▶ Exercise prompt: Return every line from the one with "camera: 20 degrees right, 10 degrees down" through the one with "(421, 213) = (638, 195): purple", inclusive, exactly as it appears below.

****************************************

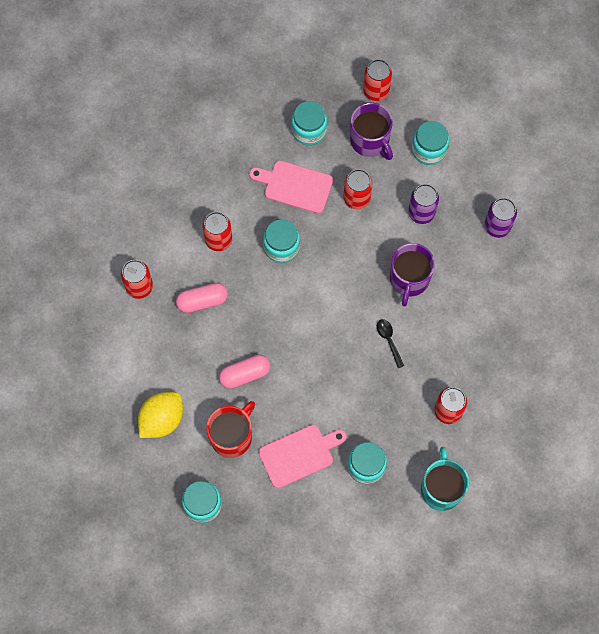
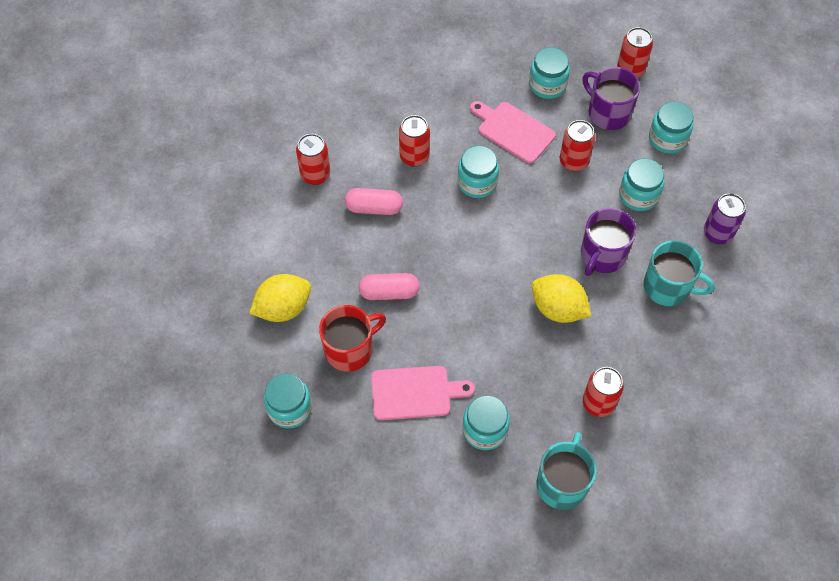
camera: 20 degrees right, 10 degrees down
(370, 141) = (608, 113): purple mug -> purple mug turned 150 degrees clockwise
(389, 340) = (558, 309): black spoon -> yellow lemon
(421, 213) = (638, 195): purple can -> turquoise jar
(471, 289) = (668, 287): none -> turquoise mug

****************************************

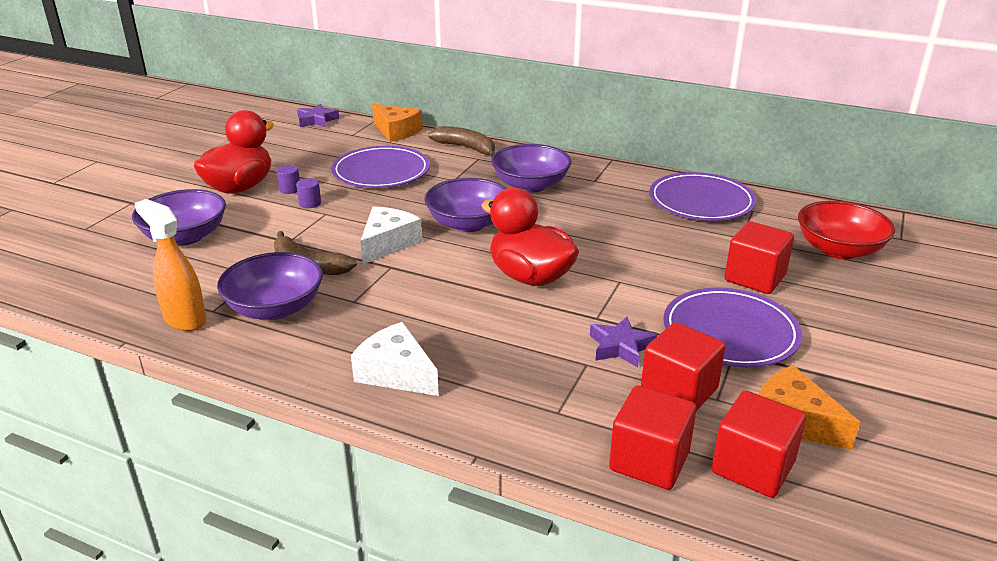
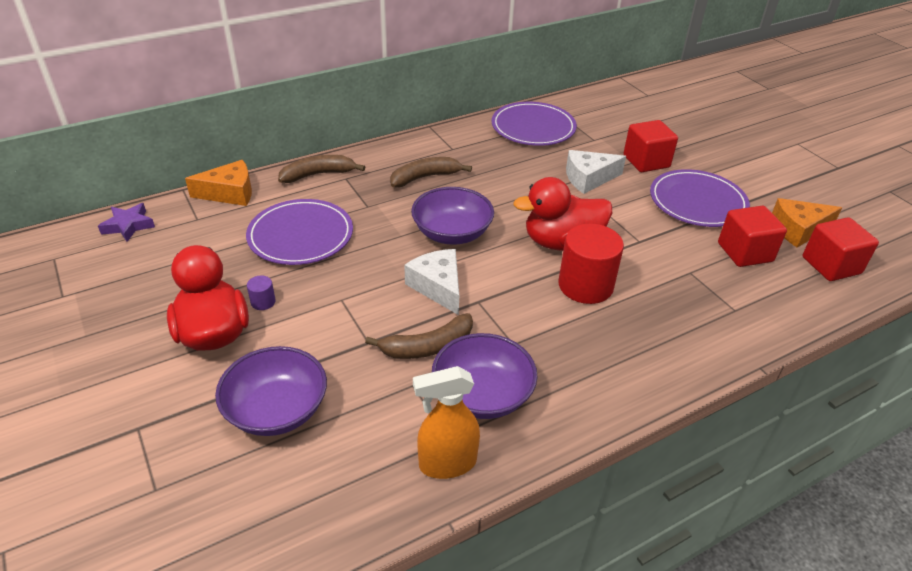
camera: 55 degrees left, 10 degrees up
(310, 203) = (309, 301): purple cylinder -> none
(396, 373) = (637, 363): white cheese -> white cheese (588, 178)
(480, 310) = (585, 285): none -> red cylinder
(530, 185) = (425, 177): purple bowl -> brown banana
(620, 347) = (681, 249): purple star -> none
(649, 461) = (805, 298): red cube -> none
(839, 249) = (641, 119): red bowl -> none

****************************************

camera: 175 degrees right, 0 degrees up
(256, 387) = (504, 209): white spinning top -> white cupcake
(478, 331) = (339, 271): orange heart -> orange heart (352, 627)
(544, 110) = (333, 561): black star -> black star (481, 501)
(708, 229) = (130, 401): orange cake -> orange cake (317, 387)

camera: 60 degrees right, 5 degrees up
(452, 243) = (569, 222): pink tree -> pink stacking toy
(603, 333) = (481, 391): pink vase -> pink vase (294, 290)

****************************************

▶ Solution to this exercise:
camera: 20 degrees right, 10 degrees down
(370, 141) = (608, 113): purple mug -> purple mug turned 150 degrees clockwise
(389, 340) = (558, 309): black spoon -> yellow lemon
(421, 213) = (638, 195): purple can -> turquoise jar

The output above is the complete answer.